Before-and-after object lists
■ ■ ■

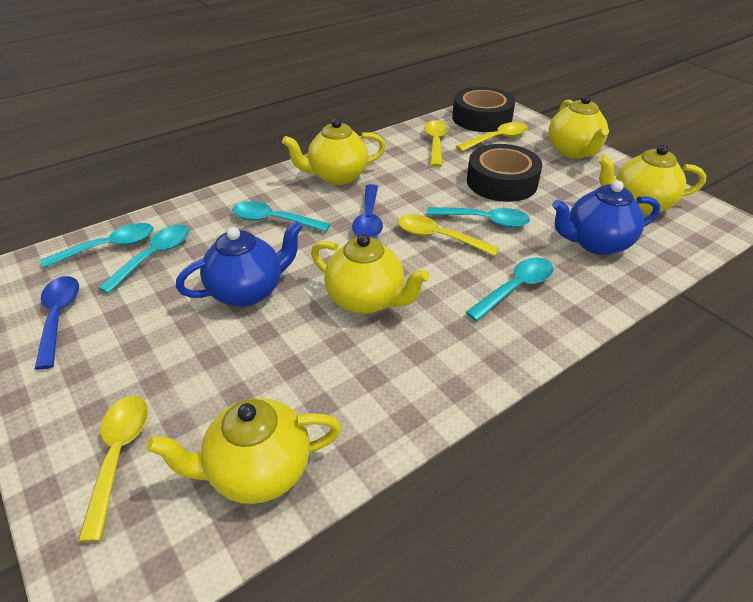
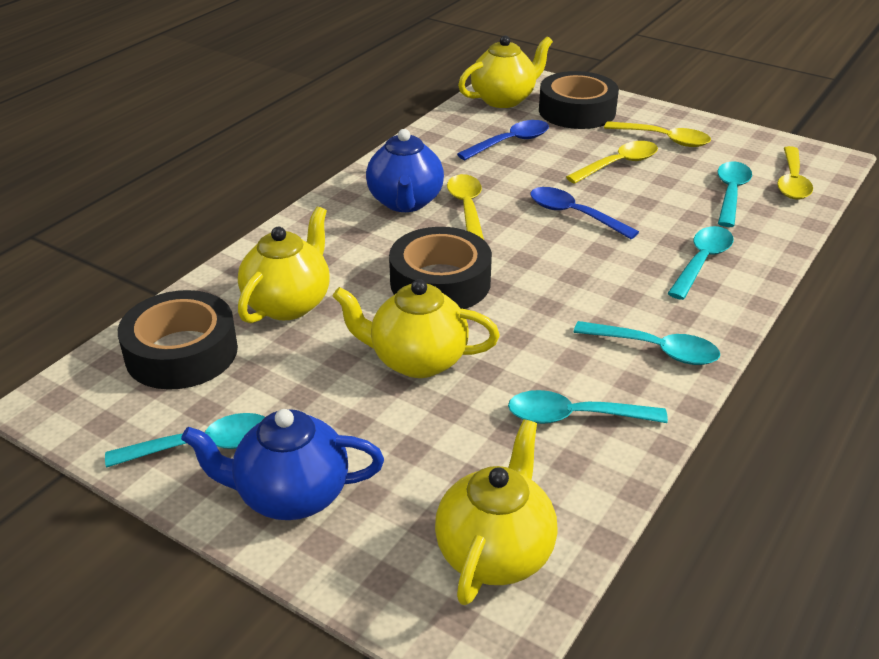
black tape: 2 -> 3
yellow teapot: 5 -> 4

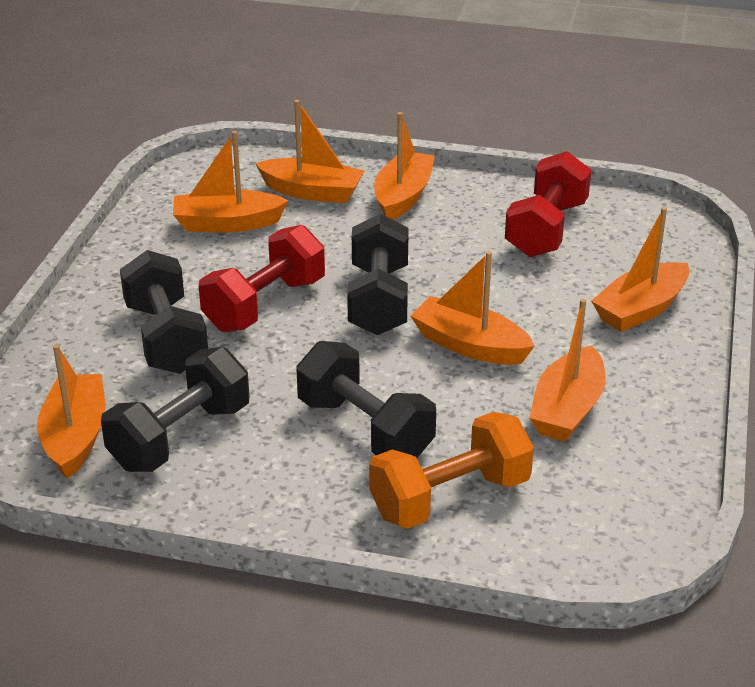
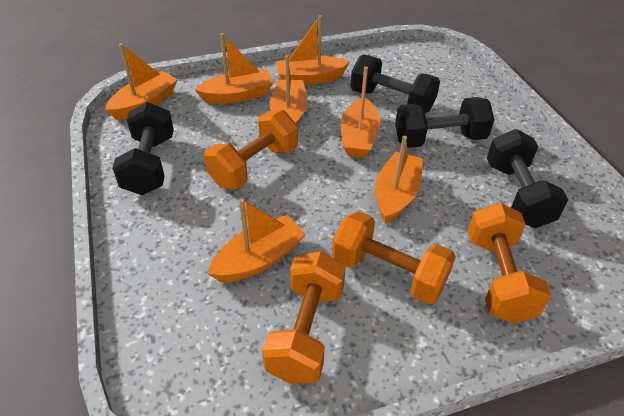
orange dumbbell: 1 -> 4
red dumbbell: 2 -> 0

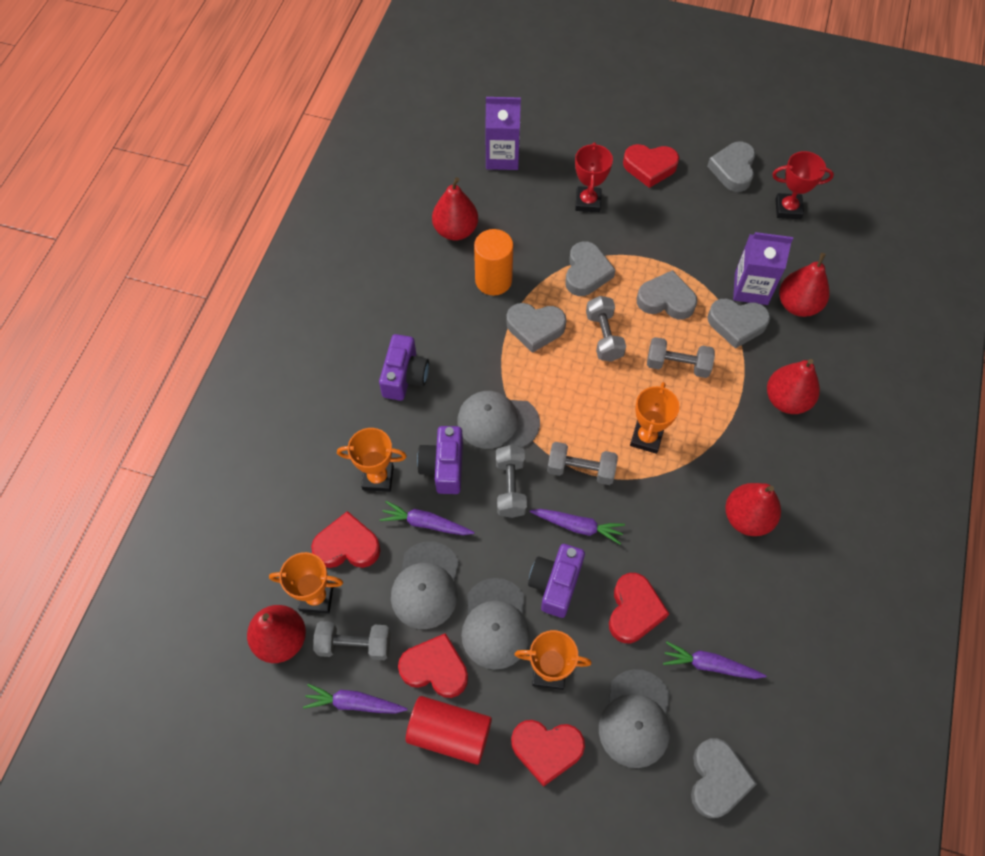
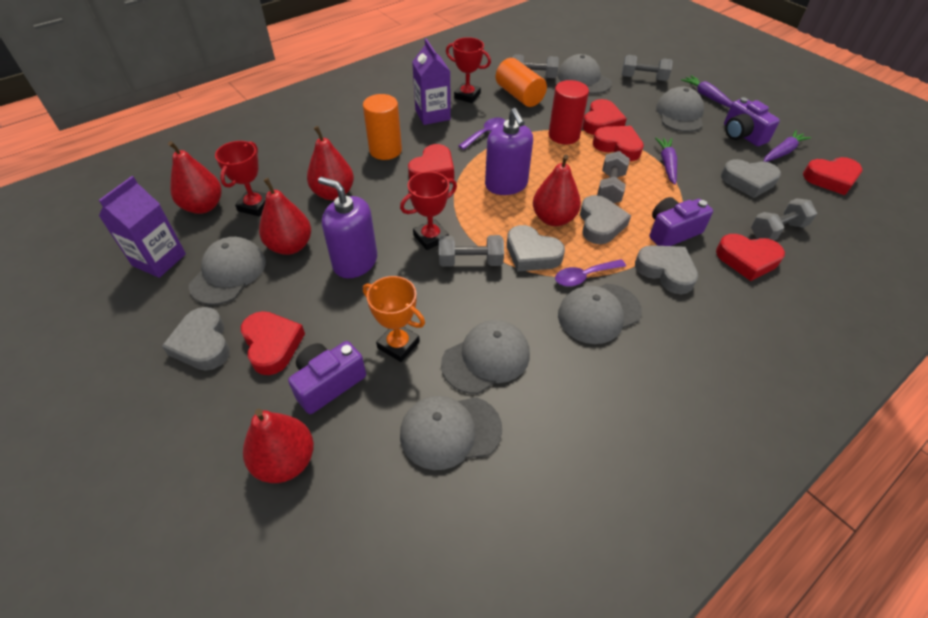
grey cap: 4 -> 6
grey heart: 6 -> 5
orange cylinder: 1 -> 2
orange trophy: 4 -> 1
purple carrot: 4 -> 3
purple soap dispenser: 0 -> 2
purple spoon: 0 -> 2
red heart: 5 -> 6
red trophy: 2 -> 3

■ ■ ■

Exercise aim: Pull every line containing "purple" from the entries above and copy it.

Exercise result:
purple carrot: 4 -> 3
purple soap dispenser: 0 -> 2
purple spoon: 0 -> 2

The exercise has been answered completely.